## Exercise directions
Copy the data exactly.

## Coordinate-based object records
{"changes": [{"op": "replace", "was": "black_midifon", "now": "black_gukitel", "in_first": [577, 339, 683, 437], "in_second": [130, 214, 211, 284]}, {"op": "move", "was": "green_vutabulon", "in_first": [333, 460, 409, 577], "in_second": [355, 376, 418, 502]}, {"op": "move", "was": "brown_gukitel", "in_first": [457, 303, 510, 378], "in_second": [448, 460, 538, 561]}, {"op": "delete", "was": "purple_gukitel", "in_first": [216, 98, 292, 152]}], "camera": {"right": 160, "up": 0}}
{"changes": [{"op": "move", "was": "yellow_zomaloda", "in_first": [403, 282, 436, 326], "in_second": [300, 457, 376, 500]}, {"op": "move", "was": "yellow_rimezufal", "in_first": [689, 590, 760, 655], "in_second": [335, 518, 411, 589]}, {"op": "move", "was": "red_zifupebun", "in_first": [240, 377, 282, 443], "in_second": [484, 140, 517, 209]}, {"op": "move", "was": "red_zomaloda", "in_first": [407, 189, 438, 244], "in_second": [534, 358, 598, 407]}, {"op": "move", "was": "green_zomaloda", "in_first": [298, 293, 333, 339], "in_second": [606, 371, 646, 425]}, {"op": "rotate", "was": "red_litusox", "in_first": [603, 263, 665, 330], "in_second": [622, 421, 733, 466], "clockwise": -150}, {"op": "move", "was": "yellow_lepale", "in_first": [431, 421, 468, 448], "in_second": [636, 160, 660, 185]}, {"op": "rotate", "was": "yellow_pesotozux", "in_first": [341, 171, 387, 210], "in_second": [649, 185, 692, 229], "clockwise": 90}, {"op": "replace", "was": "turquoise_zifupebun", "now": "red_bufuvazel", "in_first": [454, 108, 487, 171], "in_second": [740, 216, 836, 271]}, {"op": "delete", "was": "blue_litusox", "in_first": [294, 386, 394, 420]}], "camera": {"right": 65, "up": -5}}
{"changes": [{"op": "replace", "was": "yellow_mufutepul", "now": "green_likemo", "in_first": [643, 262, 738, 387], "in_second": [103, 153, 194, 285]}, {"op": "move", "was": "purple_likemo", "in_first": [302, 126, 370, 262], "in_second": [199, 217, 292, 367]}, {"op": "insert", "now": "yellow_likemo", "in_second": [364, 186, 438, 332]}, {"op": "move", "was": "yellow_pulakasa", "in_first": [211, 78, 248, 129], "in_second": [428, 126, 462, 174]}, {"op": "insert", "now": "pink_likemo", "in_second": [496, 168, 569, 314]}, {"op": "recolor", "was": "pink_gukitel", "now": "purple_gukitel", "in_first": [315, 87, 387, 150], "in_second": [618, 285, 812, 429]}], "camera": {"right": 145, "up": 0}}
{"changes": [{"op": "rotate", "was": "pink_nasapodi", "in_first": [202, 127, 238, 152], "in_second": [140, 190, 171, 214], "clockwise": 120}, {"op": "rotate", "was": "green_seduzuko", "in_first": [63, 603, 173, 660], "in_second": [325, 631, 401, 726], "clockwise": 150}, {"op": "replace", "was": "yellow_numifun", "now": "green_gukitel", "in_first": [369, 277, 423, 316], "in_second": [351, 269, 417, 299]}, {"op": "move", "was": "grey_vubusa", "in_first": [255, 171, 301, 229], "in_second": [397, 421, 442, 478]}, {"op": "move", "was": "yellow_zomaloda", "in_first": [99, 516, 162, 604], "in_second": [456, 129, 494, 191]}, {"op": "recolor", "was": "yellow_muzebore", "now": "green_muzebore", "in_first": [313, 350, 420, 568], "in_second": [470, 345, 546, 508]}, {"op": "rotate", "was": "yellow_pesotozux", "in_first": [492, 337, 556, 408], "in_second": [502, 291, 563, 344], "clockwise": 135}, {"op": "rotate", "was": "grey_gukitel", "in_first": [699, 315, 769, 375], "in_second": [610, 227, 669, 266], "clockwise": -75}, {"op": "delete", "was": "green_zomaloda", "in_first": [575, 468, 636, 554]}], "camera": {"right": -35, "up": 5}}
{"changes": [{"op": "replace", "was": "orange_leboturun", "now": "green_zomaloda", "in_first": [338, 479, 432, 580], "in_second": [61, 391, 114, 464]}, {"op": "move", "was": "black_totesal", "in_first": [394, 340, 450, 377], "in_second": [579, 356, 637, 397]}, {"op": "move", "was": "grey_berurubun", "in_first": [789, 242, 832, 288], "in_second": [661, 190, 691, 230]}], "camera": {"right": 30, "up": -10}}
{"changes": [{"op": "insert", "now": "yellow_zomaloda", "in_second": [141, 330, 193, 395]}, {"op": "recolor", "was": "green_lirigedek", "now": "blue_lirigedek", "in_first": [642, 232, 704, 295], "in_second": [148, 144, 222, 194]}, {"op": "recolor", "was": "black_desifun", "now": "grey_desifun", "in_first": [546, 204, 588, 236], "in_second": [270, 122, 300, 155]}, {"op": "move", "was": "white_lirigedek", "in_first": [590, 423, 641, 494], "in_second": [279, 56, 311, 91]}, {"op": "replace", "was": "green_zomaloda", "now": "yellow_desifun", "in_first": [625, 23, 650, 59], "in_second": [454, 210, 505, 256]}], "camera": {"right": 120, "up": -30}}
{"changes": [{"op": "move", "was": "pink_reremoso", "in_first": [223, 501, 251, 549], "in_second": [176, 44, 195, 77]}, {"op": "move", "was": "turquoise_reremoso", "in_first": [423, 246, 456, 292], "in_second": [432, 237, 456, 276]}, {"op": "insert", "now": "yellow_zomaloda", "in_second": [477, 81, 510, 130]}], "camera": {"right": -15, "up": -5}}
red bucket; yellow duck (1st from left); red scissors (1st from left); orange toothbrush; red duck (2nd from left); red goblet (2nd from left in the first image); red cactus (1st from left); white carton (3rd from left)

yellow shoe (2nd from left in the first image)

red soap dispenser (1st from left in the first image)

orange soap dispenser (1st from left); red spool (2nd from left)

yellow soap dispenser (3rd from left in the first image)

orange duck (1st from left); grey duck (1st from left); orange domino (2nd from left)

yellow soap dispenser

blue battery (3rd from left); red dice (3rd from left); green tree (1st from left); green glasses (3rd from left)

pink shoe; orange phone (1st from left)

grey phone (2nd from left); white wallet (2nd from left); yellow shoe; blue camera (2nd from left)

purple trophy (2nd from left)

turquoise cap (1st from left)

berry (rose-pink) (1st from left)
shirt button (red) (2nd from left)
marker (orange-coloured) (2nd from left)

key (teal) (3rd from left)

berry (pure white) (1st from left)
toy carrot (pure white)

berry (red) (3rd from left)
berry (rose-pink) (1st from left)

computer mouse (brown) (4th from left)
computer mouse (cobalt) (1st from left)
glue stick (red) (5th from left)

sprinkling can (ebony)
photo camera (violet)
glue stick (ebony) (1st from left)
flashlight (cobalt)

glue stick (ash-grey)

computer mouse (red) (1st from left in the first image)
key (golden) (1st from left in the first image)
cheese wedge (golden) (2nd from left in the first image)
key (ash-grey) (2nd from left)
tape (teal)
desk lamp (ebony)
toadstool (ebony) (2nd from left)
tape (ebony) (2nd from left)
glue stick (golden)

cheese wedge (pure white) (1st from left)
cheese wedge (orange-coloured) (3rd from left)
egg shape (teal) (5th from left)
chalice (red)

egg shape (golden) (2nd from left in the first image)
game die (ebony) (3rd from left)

## Exercise output
{"changes": [{"op": "replace", "was": "black_midifon", "now": "black_gukitel", "in_first": [577, 339, 683, 437], "in_second": [130, 214, 211, 284]}, {"op": "move", "was": "green_vutabulon", "in_first": [333, 460, 409, 577], "in_second": [355, 376, 418, 502]}, {"op": "move", "was": "brown_gukitel", "in_first": [457, 303, 510, 378], "in_second": [448, 460, 538, 561]}, {"op": "delete", "was": "purple_gukitel", "in_first": [216, 98, 292, 152]}], "camera": {"right": 160, "up": 0}}
{"changes": [{"op": "move", "was": "yellow_zomaloda", "in_first": [403, 282, 436, 326], "in_second": [300, 457, 376, 500]}, {"op": "move", "was": "yellow_rimezufal", "in_first": [689, 590, 760, 655], "in_second": [335, 518, 411, 589]}, {"op": "move", "was": "red_zifupebun", "in_first": [240, 377, 282, 443], "in_second": [484, 140, 517, 209]}, {"op": "move", "was": "red_zomaloda", "in_first": [407, 189, 438, 244], "in_second": [534, 358, 598, 407]}, {"op": "move", "was": "green_zomaloda", "in_first": [298, 293, 333, 339], "in_second": [606, 371, 646, 425]}, {"op": "rotate", "was": "red_litusox", "in_first": [603, 263, 665, 330], "in_second": [622, 421, 733, 466], "clockwise": -150}, {"op": "move", "was": "yellow_lepale", "in_first": [431, 421, 468, 448], "in_second": [636, 160, 660, 185]}, {"op": "rotate", "was": "yellow_pesotozux", "in_first": [341, 171, 387, 210], "in_second": [649, 185, 692, 229], "clockwise": 90}, {"op": "replace", "was": "turquoise_zifupebun", "now": "red_bufuvazel", "in_first": [454, 108, 487, 171], "in_second": [740, 216, 836, 271]}, {"op": "delete", "was": "blue_litusox", "in_first": [294, 386, 394, 420]}], "camera": {"right": 65, "up": -5}}
{"changes": [{"op": "replace", "was": "yellow_mufutepul", "now": "green_likemo", "in_first": [643, 262, 738, 387], "in_second": [103, 153, 194, 285]}, {"op": "move", "was": "purple_likemo", "in_first": [302, 126, 370, 262], "in_second": [199, 217, 292, 367]}, {"op": "insert", "now": "yellow_likemo", "in_second": [364, 186, 438, 332]}, {"op": "move", "was": "yellow_pulakasa", "in_first": [211, 78, 248, 129], "in_second": [428, 126, 462, 174]}, {"op": "insert", "now": "pink_likemo", "in_second": [496, 168, 569, 314]}, {"op": "recolor", "was": "pink_gukitel", "now": "purple_gukitel", "in_first": [315, 87, 387, 150], "in_second": [618, 285, 812, 429]}], "camera": {"right": 145, "up": 0}}
{"changes": [{"op": "rotate", "was": "pink_nasapodi", "in_first": [202, 127, 238, 152], "in_second": [140, 190, 171, 214], "clockwise": 120}, {"op": "rotate", "was": "green_seduzuko", "in_first": [63, 603, 173, 660], "in_second": [325, 631, 401, 726], "clockwise": 150}, {"op": "replace", "was": "yellow_numifun", "now": "green_gukitel", "in_first": [369, 277, 423, 316], "in_second": [351, 269, 417, 299]}, {"op": "move", "was": "grey_vubusa", "in_first": [255, 171, 301, 229], "in_second": [397, 421, 442, 478]}, {"op": "move", "was": "yellow_zomaloda", "in_first": [99, 516, 162, 604], "in_second": [456, 129, 494, 191]}, {"op": "recolor", "was": "yellow_muzebore", "now": "green_muzebore", "in_first": [313, 350, 420, 568], "in_second": [470, 345, 546, 508]}, {"op": "rotate", "was": "yellow_pesotozux", "in_first": [492, 337, 556, 408], "in_second": [502, 291, 563, 344], "clockwise": 135}, {"op": "rotate", "was": "grey_gukitel", "in_first": [699, 315, 769, 375], "in_second": [610, 227, 669, 266], "clockwise": -75}, {"op": "delete", "was": "green_zomaloda", "in_first": [575, 468, 636, 554]}], "camera": {"right": -35, "up": 5}}
{"changes": [{"op": "replace", "was": "orange_leboturun", "now": "green_zomaloda", "in_first": [338, 479, 432, 580], "in_second": [61, 391, 114, 464]}, {"op": "move", "was": "black_totesal", "in_first": [394, 340, 450, 377], "in_second": [579, 356, 637, 397]}, {"op": "move", "was": "grey_berurubun", "in_first": [789, 242, 832, 288], "in_second": [661, 190, 691, 230]}], "camera": {"right": 30, "up": -10}}
{"changes": [{"op": "insert", "now": "yellow_zomaloda", "in_second": [141, 330, 193, 395]}, {"op": "recolor", "was": "green_lirigedek", "now": "blue_lirigedek", "in_first": [642, 232, 704, 295], "in_second": [148, 144, 222, 194]}, {"op": "recolor", "was": "black_desifun", "now": "grey_desifun", "in_first": [546, 204, 588, 236], "in_second": [270, 122, 300, 155]}, {"op": "move", "was": "white_lirigedek", "in_first": [590, 423, 641, 494], "in_second": [279, 56, 311, 91]}, {"op": "replace", "was": "green_zomaloda", "now": "yellow_desifun", "in_first": [625, 23, 650, 59], "in_second": [454, 210, 505, 256]}], "camera": {"right": 120, "up": -30}}
{"changes": [{"op": "move", "was": "pink_reremoso", "in_first": [223, 501, 251, 549], "in_second": [176, 44, 195, 77]}, {"op": "move", "was": "turquoise_reremoso", "in_first": [423, 246, 456, 292], "in_second": [432, 237, 456, 276]}, {"op": "insert", "now": "yellow_zomaloda", "in_second": [477, 81, 510, 130]}], "camera": {"right": -15, "up": -5}}
red bucket; yellow duck (1st from left); red scissors (1st from left); orange toothbrush; red duck (2nd from left); red goblet (2nd from left in the first image); red cactus (1st from left); white carton (3rd from left)

yellow shoe (2nd from left in the first image)

red soap dispenser (1st from left in the first image)

orange soap dispenser (1st from left); red spool (2nd from left)

yellow soap dispenser (3rd from left in the first image)

orange duck (1st from left); grey duck (1st from left); orange domino (2nd from left)

yellow soap dispenser

blue battery (3rd from left); red dice (3rd from left); green tree (1st from left); green glasses (3rd from left)

pink shoe; orange phone (1st from left)

grey phone (2nd from left); white wallet (2nd from left); yellow shoe; blue camera (2nd from left)

purple trophy (2nd from left)

turquoise cap (1st from left)

berry (rose-pink) (1st from left)
shirt button (red) (2nd from left)
marker (orange-coloured) (2nd from left)

key (teal) (3rd from left)

berry (pure white) (1st from left)
toy carrot (pure white)

berry (red) (3rd from left)
berry (rose-pink) (1st from left)

computer mouse (brown) (4th from left)
computer mouse (cobalt) (1st from left)
glue stick (red) (5th from left)

sprinkling can (ebony)
photo camera (violet)
glue stick (ebony) (1st from left)
flashlight (cobalt)

glue stick (ash-grey)

computer mouse (red) (1st from left in the first image)
key (golden) (1st from left in the first image)
cheese wedge (golden) (2nd from left in the first image)
key (ash-grey) (2nd from left)
tape (teal)
desk lamp (ebony)
toadstool (ebony) (2nd from left)
tape (ebony) (2nd from left)
glue stick (golden)

cheese wedge (pure white) (1st from left)
cheese wedge (orange-coloured) (3rd from left)
egg shape (teal) (5th from left)
chalice (red)

egg shape (golden) (2nd from left in the first image)
game die (ebony) (3rd from left)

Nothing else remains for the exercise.